* DATA *

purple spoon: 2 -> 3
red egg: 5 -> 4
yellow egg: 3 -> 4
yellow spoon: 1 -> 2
--
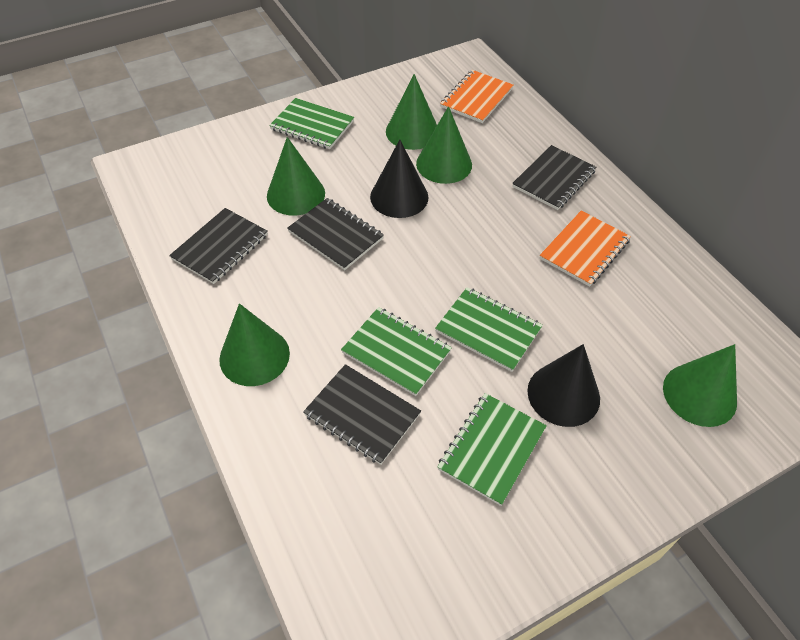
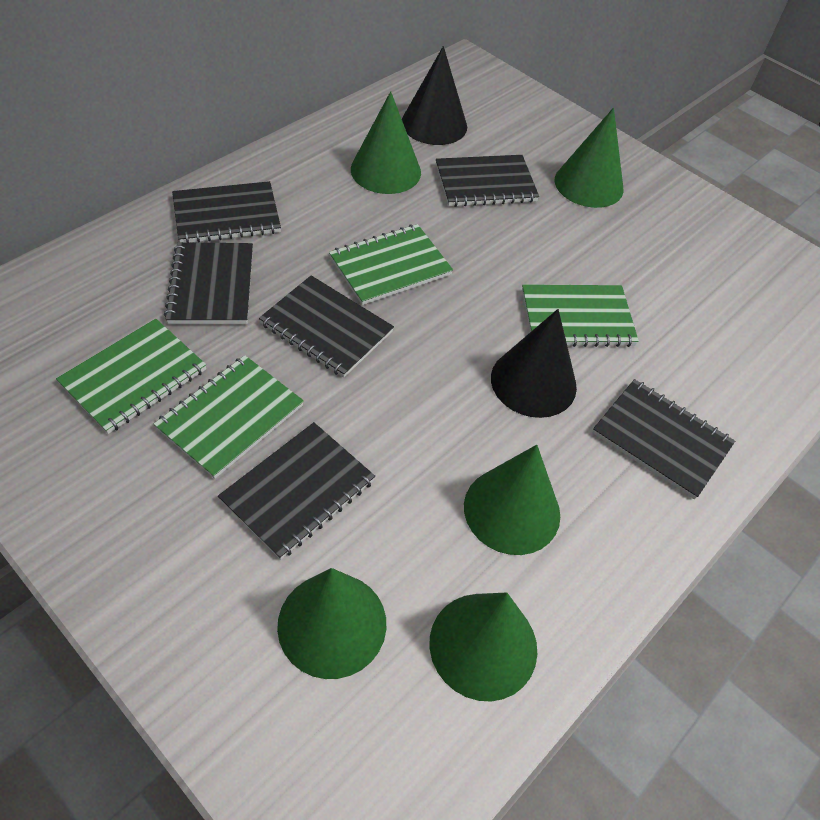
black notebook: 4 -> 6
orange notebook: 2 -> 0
---
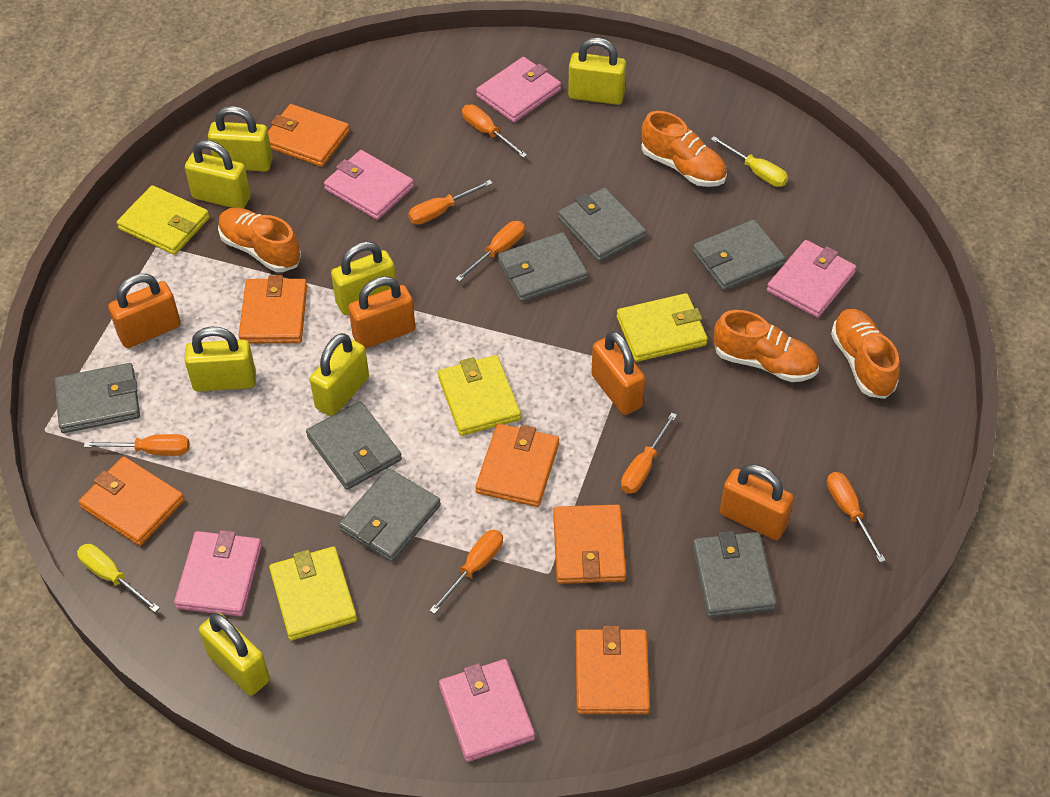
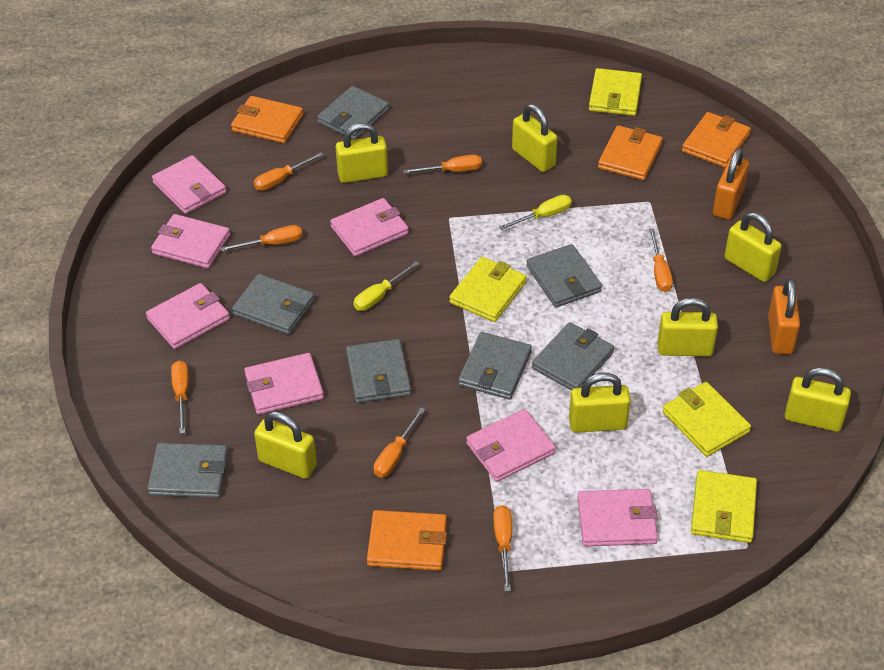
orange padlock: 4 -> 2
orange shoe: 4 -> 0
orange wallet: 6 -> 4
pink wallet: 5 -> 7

* THE TASK *
Tell how many lines in the entries contain the string "notebook". Give the number and nothing more.

* RESPONSE TO THIS EXERCISE *
2